- [TASK DIRECTIONS] From the line containing "(430, 471) = (393, 472): brown" through the last line, print the records exactly and nothing else.
★ ★ ★ ★
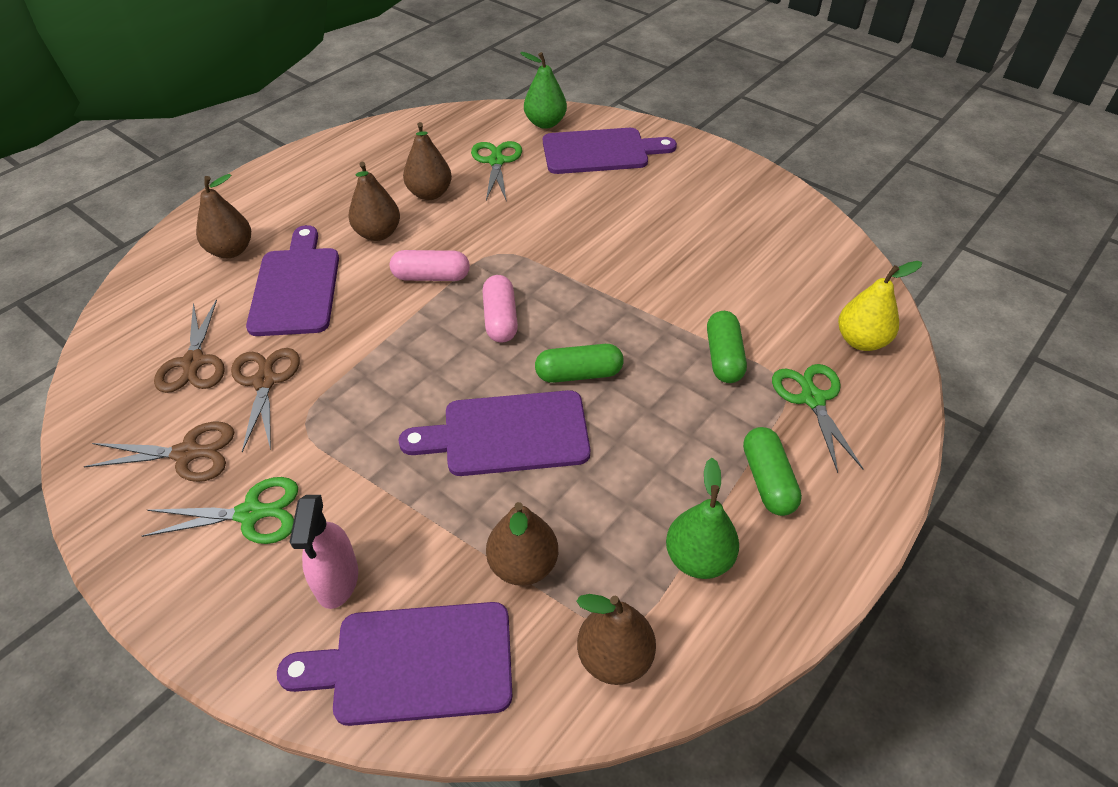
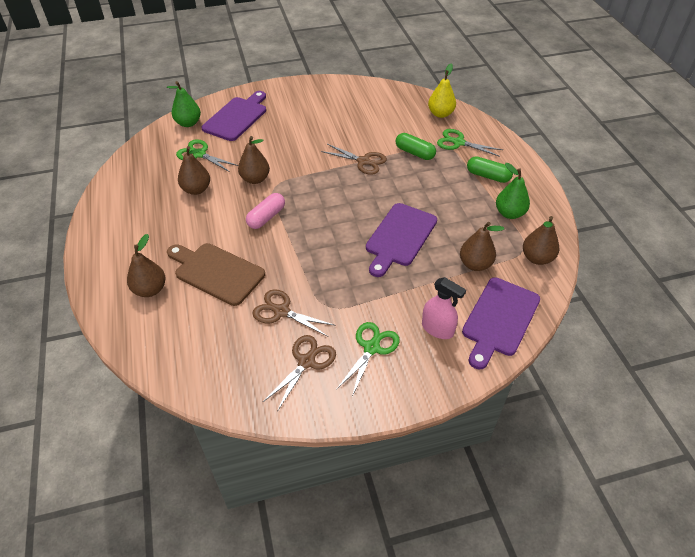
camera: 55 degrees left, 0 degrees up
(193, 363) = (236, 337): brown scissors -> brown scissors (363, 161)
(296, 287) = (216, 272): purple cutting board -> brown cutting board
(378, 233) = (207, 223): brown pear -> brown pear (255, 179)
(500, 319) = (323, 207): pink capsule -> none
(579, 374) = (384, 198): green capsule -> none

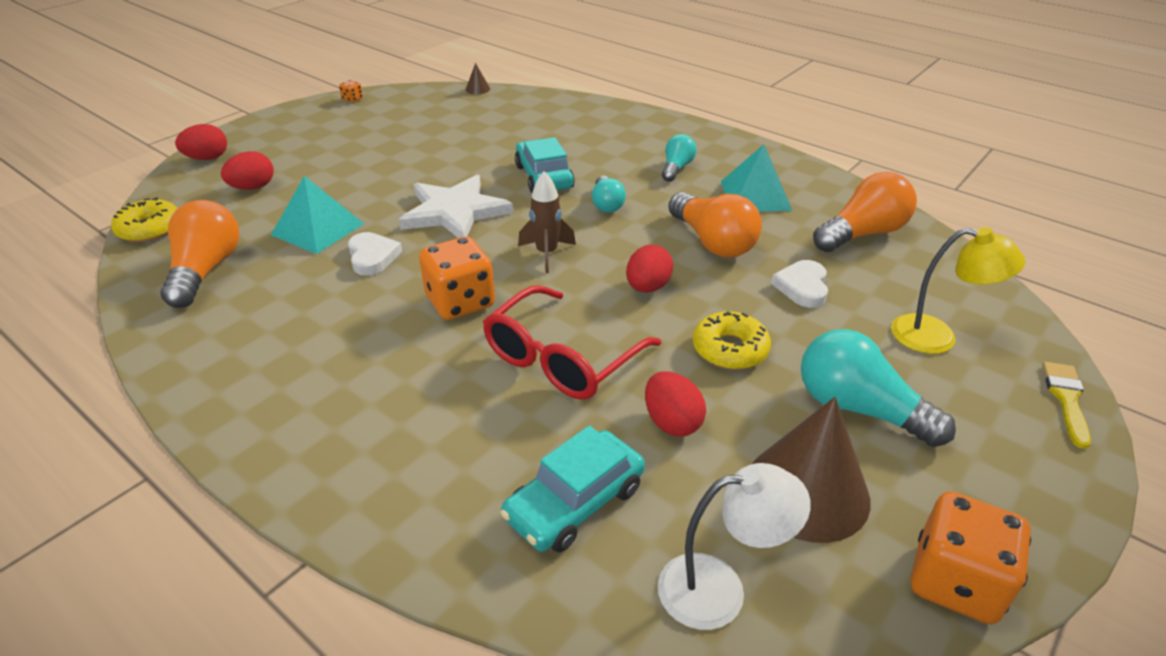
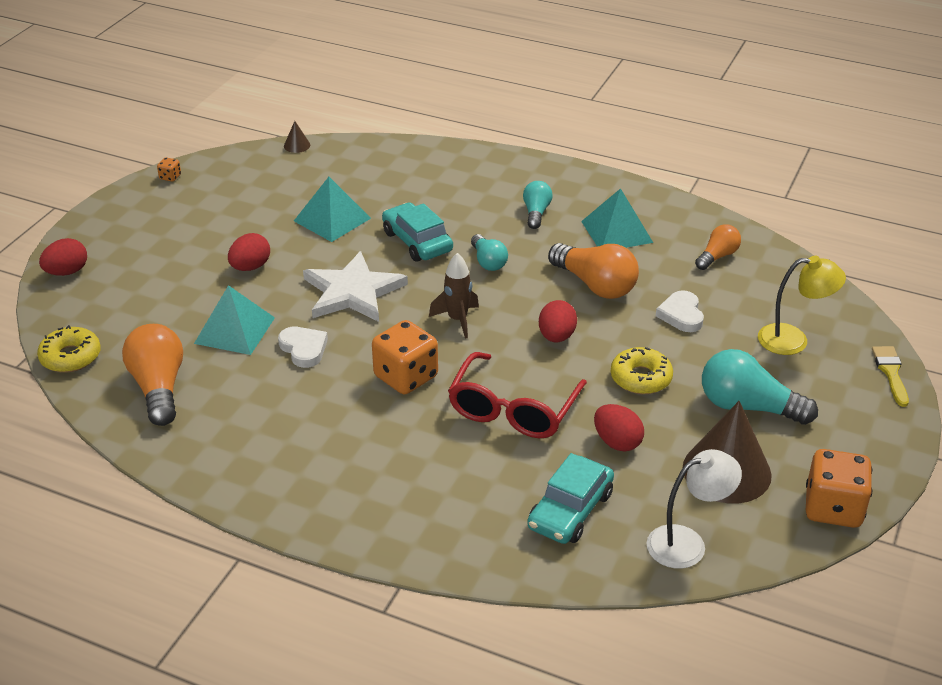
camera: 15 degrees left, 0 degrees up
(253, 188) = (140, 297): red egg -> red egg (250, 267)
(473, 148) = (332, 219): none -> turquoise pyramid
(862, 234) = (717, 256): orange light bulb -> orange light bulb, size x0.59

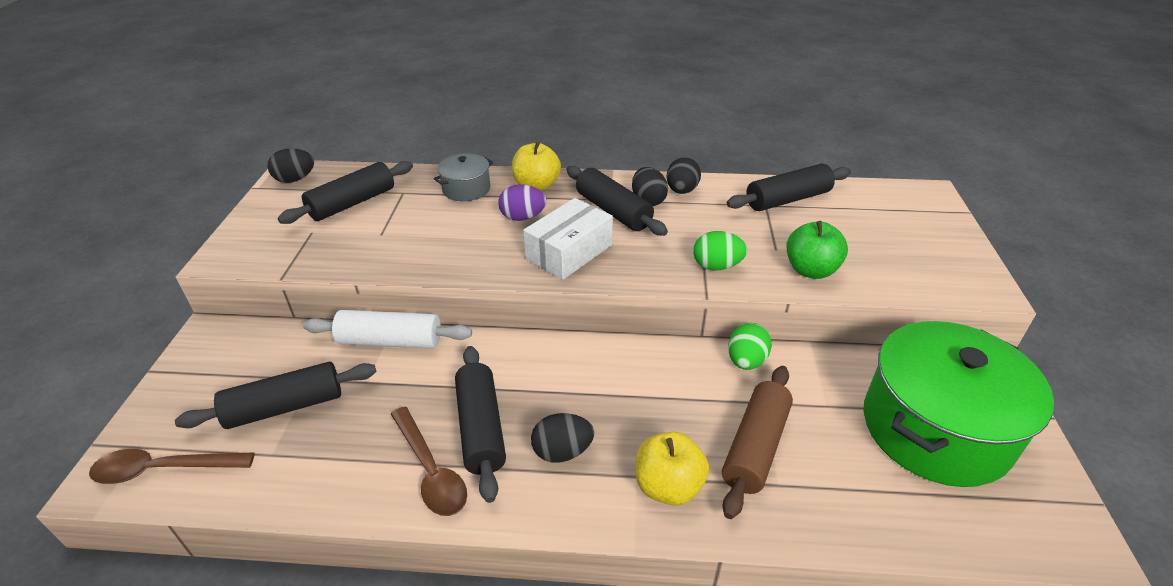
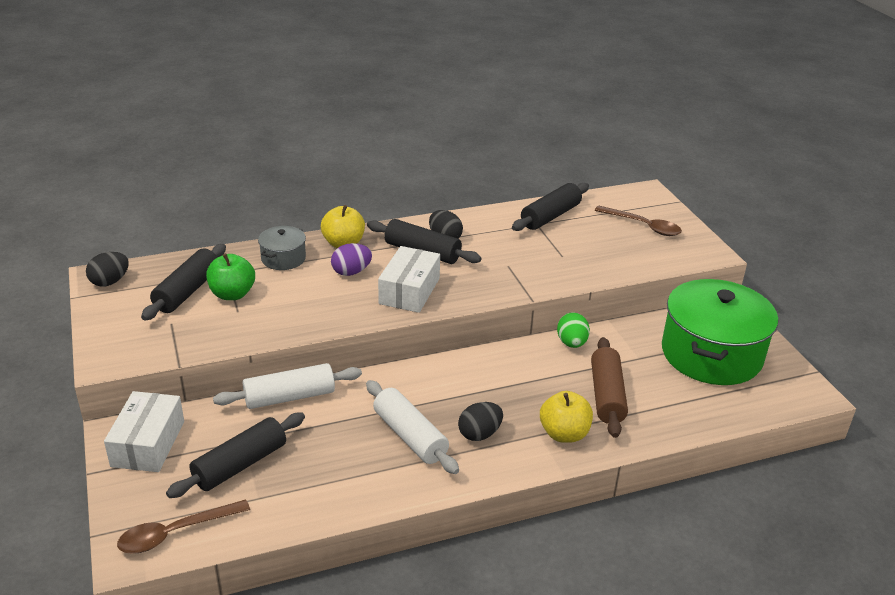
camera: 25 degrees left, 5 degrees down
(224, 354) = (148, 443): none -> white box
(430, 471) = (393, 472): brown spoon -> brown spoon (643, 226)
(480, 428) = (410, 436): black rolling pin -> white rolling pin
(681, 191) = (466, 225): black egg -> none
(716, 266) = (527, 277): green egg -> none
(810, 270) = (594, 266): green apple -> green apple (232, 294)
★ ★ ★ ★
- [TASK OUTPUT]
(430, 471) = (393, 472): brown spoon -> brown spoon (643, 226)
(480, 428) = (410, 436): black rolling pin -> white rolling pin
(681, 191) = (466, 225): black egg -> none
(716, 266) = (527, 277): green egg -> none
(810, 270) = (594, 266): green apple -> green apple (232, 294)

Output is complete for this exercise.